## [Dataset records]
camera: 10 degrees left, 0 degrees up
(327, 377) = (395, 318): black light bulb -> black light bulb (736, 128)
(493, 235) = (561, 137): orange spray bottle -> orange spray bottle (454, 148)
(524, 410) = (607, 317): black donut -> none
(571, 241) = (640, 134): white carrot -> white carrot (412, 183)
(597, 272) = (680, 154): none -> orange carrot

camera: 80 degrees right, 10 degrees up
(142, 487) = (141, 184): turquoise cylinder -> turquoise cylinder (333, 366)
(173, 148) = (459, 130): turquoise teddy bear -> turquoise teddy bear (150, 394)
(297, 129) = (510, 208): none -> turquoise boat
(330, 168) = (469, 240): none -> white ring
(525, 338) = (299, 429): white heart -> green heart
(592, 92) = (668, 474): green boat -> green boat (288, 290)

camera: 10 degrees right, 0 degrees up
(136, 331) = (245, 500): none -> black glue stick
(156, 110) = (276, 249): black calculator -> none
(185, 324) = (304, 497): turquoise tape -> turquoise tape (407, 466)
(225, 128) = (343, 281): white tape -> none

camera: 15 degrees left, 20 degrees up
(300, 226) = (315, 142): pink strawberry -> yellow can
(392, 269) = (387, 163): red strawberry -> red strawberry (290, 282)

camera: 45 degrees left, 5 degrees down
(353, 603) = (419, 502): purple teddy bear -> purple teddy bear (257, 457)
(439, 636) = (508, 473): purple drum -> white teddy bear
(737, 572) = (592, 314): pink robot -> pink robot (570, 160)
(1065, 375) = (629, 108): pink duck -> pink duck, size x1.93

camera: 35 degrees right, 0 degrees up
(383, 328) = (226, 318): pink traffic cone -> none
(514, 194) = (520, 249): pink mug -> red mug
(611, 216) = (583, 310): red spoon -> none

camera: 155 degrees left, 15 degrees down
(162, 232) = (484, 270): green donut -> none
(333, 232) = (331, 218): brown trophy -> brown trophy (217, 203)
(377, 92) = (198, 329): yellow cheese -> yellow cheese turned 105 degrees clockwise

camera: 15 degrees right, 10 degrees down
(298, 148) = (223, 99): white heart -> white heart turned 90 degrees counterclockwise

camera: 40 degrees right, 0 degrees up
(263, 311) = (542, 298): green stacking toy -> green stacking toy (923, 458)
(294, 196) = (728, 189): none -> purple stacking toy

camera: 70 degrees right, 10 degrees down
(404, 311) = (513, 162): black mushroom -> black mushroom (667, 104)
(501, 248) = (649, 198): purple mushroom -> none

## [The problem]
Please reproduce exactly the lines from the first one of the records above through the line containing "camera: 45 degrees left, 5 degrees down", both included, and nothing else.

## [Output of the task]
camera: 10 degrees left, 0 degrees up
(327, 377) = (395, 318): black light bulb -> black light bulb (736, 128)
(493, 235) = (561, 137): orange spray bottle -> orange spray bottle (454, 148)
(524, 410) = (607, 317): black donut -> none
(571, 241) = (640, 134): white carrot -> white carrot (412, 183)
(597, 272) = (680, 154): none -> orange carrot

camera: 80 degrees right, 10 degrees up
(142, 487) = (141, 184): turquoise cylinder -> turquoise cylinder (333, 366)
(173, 148) = (459, 130): turquoise teddy bear -> turquoise teddy bear (150, 394)
(297, 129) = (510, 208): none -> turquoise boat
(330, 168) = (469, 240): none -> white ring
(525, 338) = (299, 429): white heart -> green heart
(592, 92) = (668, 474): green boat -> green boat (288, 290)

camera: 10 degrees right, 0 degrees up
(136, 331) = (245, 500): none -> black glue stick
(156, 110) = (276, 249): black calculator -> none
(185, 324) = (304, 497): turquoise tape -> turquoise tape (407, 466)
(225, 128) = (343, 281): white tape -> none

camera: 15 degrees left, 20 degrees up
(300, 226) = (315, 142): pink strawberry -> yellow can
(392, 269) = (387, 163): red strawberry -> red strawberry (290, 282)

camera: 45 degrees left, 5 degrees down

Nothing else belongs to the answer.